-- Start --
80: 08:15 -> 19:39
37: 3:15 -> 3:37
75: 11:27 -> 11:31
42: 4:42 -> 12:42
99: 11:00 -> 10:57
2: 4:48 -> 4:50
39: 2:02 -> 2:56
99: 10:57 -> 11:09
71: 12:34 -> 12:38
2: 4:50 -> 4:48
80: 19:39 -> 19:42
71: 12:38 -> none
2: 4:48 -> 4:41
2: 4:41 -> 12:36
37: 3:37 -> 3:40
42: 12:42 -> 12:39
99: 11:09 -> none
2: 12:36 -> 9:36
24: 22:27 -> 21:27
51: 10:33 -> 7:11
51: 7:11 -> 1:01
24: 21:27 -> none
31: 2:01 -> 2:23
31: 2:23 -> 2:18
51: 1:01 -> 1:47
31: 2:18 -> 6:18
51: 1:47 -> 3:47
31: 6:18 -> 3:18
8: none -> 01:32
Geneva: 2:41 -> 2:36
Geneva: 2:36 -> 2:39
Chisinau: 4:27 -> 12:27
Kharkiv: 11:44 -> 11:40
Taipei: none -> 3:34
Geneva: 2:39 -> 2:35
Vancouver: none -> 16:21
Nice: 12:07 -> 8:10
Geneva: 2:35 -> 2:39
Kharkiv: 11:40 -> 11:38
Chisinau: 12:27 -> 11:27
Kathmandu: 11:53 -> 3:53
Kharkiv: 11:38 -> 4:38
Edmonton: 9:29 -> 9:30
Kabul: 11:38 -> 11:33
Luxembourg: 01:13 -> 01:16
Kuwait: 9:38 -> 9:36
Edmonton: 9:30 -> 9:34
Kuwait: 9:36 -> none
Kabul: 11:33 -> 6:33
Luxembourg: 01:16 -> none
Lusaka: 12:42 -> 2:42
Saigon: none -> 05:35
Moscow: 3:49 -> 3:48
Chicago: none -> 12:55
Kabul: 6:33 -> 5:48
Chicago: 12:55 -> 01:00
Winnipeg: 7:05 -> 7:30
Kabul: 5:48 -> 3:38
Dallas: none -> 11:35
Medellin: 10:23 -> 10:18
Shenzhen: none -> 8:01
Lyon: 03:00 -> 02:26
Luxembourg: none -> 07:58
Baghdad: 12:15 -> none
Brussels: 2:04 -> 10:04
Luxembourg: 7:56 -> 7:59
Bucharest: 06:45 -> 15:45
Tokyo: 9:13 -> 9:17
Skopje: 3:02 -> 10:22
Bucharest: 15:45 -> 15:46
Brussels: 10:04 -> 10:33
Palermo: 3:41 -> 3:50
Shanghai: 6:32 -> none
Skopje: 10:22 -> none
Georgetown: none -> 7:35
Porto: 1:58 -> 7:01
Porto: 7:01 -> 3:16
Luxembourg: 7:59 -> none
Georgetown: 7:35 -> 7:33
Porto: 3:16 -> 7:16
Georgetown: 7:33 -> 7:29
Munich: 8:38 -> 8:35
-- End --
**EXERCISE INSTRUCTIONS**
Convert all of the rows above into a JSON list of strings, one string for each line, and leave out any blank lines.

**EXERCISE OUTPUT**
[
  "80: 08:15 -> 19:39",
  "37: 3:15 -> 3:37",
  "75: 11:27 -> 11:31",
  "42: 4:42 -> 12:42",
  "99: 11:00 -> 10:57",
  "2: 4:48 -> 4:50",
  "39: 2:02 -> 2:56",
  "99: 10:57 -> 11:09",
  "71: 12:34 -> 12:38",
  "2: 4:50 -> 4:48",
  "80: 19:39 -> 19:42",
  "71: 12:38 -> none",
  "2: 4:48 -> 4:41",
  "2: 4:41 -> 12:36",
  "37: 3:37 -> 3:40",
  "42: 12:42 -> 12:39",
  "99: 11:09 -> none",
  "2: 12:36 -> 9:36",
  "24: 22:27 -> 21:27",
  "51: 10:33 -> 7:11",
  "51: 7:11 -> 1:01",
  "24: 21:27 -> none",
  "31: 2:01 -> 2:23",
  "31: 2:23 -> 2:18",
  "51: 1:01 -> 1:47",
  "31: 2:18 -> 6:18",
  "51: 1:47 -> 3:47",
  "31: 6:18 -> 3:18",
  "8: none -> 01:32",
  "Geneva: 2:41 -> 2:36",
  "Geneva: 2:36 -> 2:39",
  "Chisinau: 4:27 -> 12:27",
  "Kharkiv: 11:44 -> 11:40",
  "Taipei: none -> 3:34",
  "Geneva: 2:39 -> 2:35",
  "Vancouver: none -> 16:21",
  "Nice: 12:07 -> 8:10",
  "Geneva: 2:35 -> 2:39",
  "Kharkiv: 11:40 -> 11:38",
  "Chisinau: 12:27 -> 11:27",
  "Kathmandu: 11:53 -> 3:53",
  "Kharkiv: 11:38 -> 4:38",
  "Edmonton: 9:29 -> 9:30",
  "Kabul: 11:38 -> 11:33",
  "Luxembourg: 01:13 -> 01:16",
  "Kuwait: 9:38 -> 9:36",
  "Edmonton: 9:30 -> 9:34",
  "Kuwait: 9:36 -> none",
  "Kabul: 11:33 -> 6:33",
  "Luxembourg: 01:16 -> none",
  "Lusaka: 12:42 -> 2:42",
  "Saigon: none -> 05:35",
  "Moscow: 3:49 -> 3:48",
  "Chicago: none -> 12:55",
  "Kabul: 6:33 -> 5:48",
  "Chicago: 12:55 -> 01:00",
  "Winnipeg: 7:05 -> 7:30",
  "Kabul: 5:48 -> 3:38",
  "Dallas: none -> 11:35",
  "Medellin: 10:23 -> 10:18",
  "Shenzhen: none -> 8:01",
  "Lyon: 03:00 -> 02:26",
  "Luxembourg: none -> 07:58",
  "Baghdad: 12:15 -> none",
  "Brussels: 2:04 -> 10:04",
  "Luxembourg: 7:56 -> 7:59",
  "Bucharest: 06:45 -> 15:45",
  "Tokyo: 9:13 -> 9:17",
  "Skopje: 3:02 -> 10:22",
  "Bucharest: 15:45 -> 15:46",
  "Brussels: 10:04 -> 10:33",
  "Palermo: 3:41 -> 3:50",
  "Shanghai: 6:32 -> none",
  "Skopje: 10:22 -> none",
  "Georgetown: none -> 7:35",
  "Porto: 1:58 -> 7:01",
  "Porto: 7:01 -> 3:16",
  "Luxembourg: 7:59 -> none",
  "Georgetown: 7:35 -> 7:33",
  "Porto: 3:16 -> 7:16",
  "Georgetown: 7:33 -> 7:29",
  "Munich: 8:38 -> 8:35"
]